Source data:

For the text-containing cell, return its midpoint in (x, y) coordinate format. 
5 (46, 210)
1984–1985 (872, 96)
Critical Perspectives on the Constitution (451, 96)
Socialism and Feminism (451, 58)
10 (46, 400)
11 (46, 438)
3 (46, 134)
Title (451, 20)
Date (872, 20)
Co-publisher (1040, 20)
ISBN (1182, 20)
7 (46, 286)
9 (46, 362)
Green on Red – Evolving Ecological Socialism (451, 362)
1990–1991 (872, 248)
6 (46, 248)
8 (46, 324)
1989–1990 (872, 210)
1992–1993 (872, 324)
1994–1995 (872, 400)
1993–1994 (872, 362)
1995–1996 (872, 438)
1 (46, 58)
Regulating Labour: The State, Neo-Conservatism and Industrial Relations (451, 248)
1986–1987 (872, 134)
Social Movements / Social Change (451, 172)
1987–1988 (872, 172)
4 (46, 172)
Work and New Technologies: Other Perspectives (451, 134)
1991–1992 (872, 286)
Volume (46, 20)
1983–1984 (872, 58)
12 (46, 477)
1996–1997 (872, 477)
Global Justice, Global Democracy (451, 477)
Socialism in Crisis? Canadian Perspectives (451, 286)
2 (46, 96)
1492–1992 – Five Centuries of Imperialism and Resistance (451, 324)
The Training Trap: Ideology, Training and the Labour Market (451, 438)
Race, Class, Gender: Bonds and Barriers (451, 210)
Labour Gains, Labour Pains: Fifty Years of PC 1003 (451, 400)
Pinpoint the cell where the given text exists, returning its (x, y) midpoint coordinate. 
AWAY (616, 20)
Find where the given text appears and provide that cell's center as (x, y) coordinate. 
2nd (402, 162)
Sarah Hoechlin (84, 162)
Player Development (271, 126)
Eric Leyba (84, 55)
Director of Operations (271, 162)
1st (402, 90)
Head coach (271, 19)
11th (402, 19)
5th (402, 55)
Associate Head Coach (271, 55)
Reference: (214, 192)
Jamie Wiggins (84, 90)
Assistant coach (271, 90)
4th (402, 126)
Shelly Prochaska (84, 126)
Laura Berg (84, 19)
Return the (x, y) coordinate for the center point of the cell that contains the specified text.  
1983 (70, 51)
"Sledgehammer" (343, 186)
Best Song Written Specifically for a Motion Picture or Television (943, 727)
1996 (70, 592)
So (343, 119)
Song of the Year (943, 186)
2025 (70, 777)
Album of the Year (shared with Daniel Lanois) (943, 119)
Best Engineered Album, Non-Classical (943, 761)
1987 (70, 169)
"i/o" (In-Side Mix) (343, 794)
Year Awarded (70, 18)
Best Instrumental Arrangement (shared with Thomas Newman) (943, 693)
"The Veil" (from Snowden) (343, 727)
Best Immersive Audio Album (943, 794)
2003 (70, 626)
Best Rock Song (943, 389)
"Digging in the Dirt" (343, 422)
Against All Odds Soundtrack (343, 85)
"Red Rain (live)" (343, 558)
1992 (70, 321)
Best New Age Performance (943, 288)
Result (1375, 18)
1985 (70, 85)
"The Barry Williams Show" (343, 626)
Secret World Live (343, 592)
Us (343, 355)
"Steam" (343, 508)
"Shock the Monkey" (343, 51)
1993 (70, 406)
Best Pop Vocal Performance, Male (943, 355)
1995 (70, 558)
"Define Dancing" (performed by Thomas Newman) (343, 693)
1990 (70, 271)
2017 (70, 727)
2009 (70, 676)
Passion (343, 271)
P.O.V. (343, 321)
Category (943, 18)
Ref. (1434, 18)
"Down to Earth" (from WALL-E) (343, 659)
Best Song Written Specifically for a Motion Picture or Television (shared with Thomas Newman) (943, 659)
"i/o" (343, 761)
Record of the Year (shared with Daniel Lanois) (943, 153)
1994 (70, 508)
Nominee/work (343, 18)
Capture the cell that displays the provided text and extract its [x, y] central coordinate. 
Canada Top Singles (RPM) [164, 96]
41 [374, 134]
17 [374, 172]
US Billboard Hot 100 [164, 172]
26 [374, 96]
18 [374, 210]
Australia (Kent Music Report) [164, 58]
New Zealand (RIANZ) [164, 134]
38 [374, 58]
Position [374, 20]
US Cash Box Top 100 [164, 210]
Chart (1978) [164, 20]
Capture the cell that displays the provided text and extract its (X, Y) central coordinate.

Exercise instructions: Please pull every line of the records above into your reply, word for word and in their original order.

Finished task:
For the text-containing cell, return its midpoint in (x, y) coordinate format. 
5 (46, 210)
1984–1985 (872, 96)
Critical Perspectives on the Constitution (451, 96)
Socialism and Feminism (451, 58)
10 (46, 400)
11 (46, 438)
3 (46, 134)
Title (451, 20)
Date (872, 20)
Co-publisher (1040, 20)
ISBN (1182, 20)
7 (46, 286)
9 (46, 362)
Green on Red – Evolving Ecological Socialism (451, 362)
1990–1991 (872, 248)
6 (46, 248)
8 (46, 324)
1989–1990 (872, 210)
1992–1993 (872, 324)
1994–1995 (872, 400)
1993–1994 (872, 362)
1995–1996 (872, 438)
1 (46, 58)
Regulating Labour: The State, Neo-Conservatism and Industrial Relations (451, 248)
1986–1987 (872, 134)
Social Movements / Social Change (451, 172)
1987–1988 (872, 172)
4 (46, 172)
Work and New Technologies: Other Perspectives (451, 134)
1991–1992 (872, 286)
Volume (46, 20)
1983–1984 (872, 58)
12 (46, 477)
1996–1997 (872, 477)
Global Justice, Global Democracy (451, 477)
Socialism in Crisis? Canadian Perspectives (451, 286)
2 (46, 96)
1492–1992 – Five Centuries of Imperialism and Resistance (451, 324)
The Training Trap: Ideology, Training and the Labour Market (451, 438)
Race, Class, Gender: Bonds and Barriers (451, 210)
Labour Gains, Labour Pains: Fifty Years of PC 1003 (451, 400)
Pinpoint the cell where the given text exists, returning its (x, y) midpoint coordinate. 
AWAY (616, 20)
Find where the given text appears and provide that cell's center as (x, y) coordinate. 
2nd (402, 162)
Sarah Hoechlin (84, 162)
Player Development (271, 126)
Eric Leyba (84, 55)
Director of Operations (271, 162)
1st (402, 90)
Head coach (271, 19)
11th (402, 19)
5th (402, 55)
Associate Head Coach (271, 55)
Reference: (214, 192)
Jamie Wiggins (84, 90)
Assistant coach (271, 90)
4th (402, 126)
Shelly Prochaska (84, 126)
Laura Berg (84, 19)
Return the (x, y) coordinate for the center point of the cell that contains the specified text.  
1983 (70, 51)
"Sledgehammer" (343, 186)
Best Song Written Specifically for a Motion Picture or Television (943, 727)
1996 (70, 592)
So (343, 119)
Song of the Year (943, 186)
2025 (70, 777)
Album of the Year (shared with Daniel Lanois) (943, 119)
Best Engineered Album, Non-Classical (943, 761)
1987 (70, 169)
"i/o" (In-Side Mix) (343, 794)
Year Awarded (70, 18)
Best Instrumental Arrangement (shared with Thomas Newman) (943, 693)
"The Veil" (from Snowden) (343, 727)
Best Immersive Audio Album (943, 794)
2003 (70, 626)
Best Rock Song (943, 389)
"Digging in the Dirt" (343, 422)
Against All Odds Soundtrack (343, 85)
"Red Rain (live)" (343, 558)
1992 (70, 321)
Best New Age Performance (943, 288)
Result (1375, 18)
1985 (70, 85)
"The Barry Williams Show" (343, 626)
Secret World Live (343, 592)
Us (343, 355)
"Steam" (343, 508)
"Shock the Monkey" (343, 51)
1993 (70, 406)
Best Pop Vocal Performance, Male (943, 355)
1995 (70, 558)
"Define Dancing" (performed by Thomas Newman) (343, 693)
1990 (70, 271)
2017 (70, 727)
2009 (70, 676)
Passion (343, 271)
P.O.V. (343, 321)
Category (943, 18)
Ref. (1434, 18)
"Down to Earth" (from WALL-E) (343, 659)
Best Song Written Specifically for a Motion Picture or Television (shared with Thomas Newman) (943, 659)
"i/o" (343, 761)
Record of the Year (shared with Daniel Lanois) (943, 153)
1994 (70, 508)
Nominee/work (343, 18)
Capture the cell that displays the provided text and extract its [x, y] central coordinate. 
Canada Top Singles (RPM) [164, 96]
41 [374, 134]
17 [374, 172]
US Billboard Hot 100 [164, 172]
26 [374, 96]
18 [374, 210]
Australia (Kent Music Report) [164, 58]
New Zealand (RIANZ) [164, 134]
38 [374, 58]
Position [374, 20]
US Cash Box Top 100 [164, 210]
Chart (1978) [164, 20]
Capture the cell that displays the provided text and extract its (X, Y) central coordinate.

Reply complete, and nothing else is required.